-- Data provided --
□ □ □ □ □

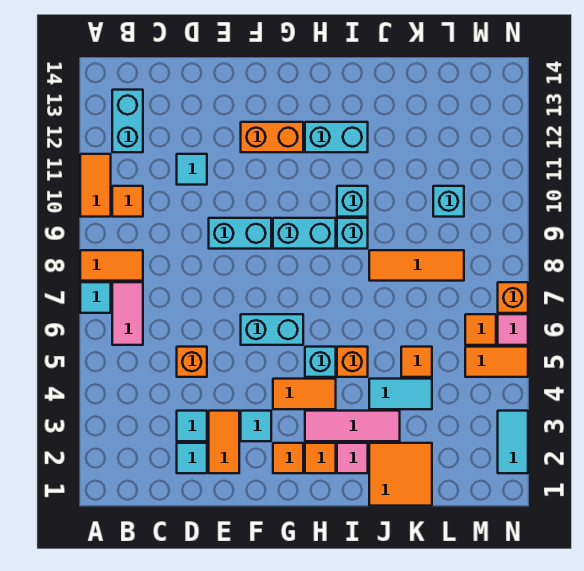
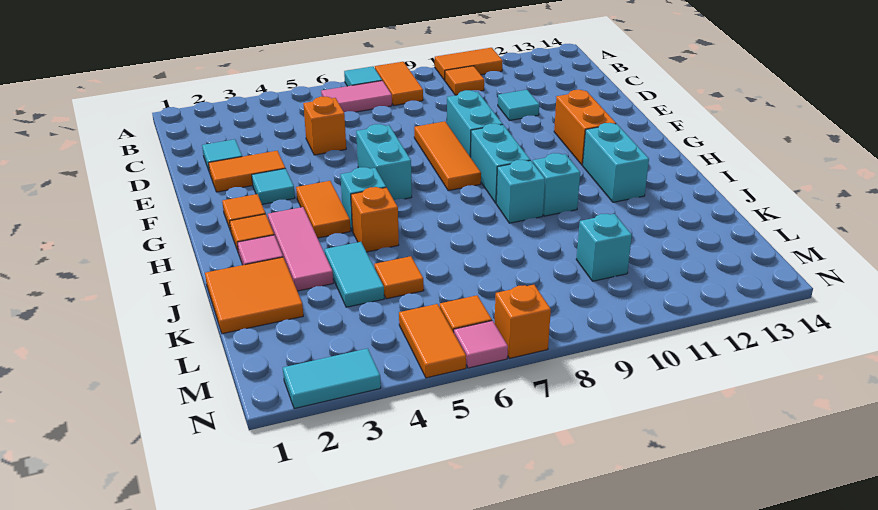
cyan brick B12:B13 level 1 -> none
cyan tile D3 level 1 -> none
orange tile J8:L8 level 1 -> orange tile E8:G8 level 1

□ □ □ □ □

-- Problem statement --
What is needed is an exact copy of the data, with the pictures removed.

-- Problem solution --
cyan brick B12:B13 level 1 -> none
cyan tile D3 level 1 -> none
orange tile J8:L8 level 1 -> orange tile E8:G8 level 1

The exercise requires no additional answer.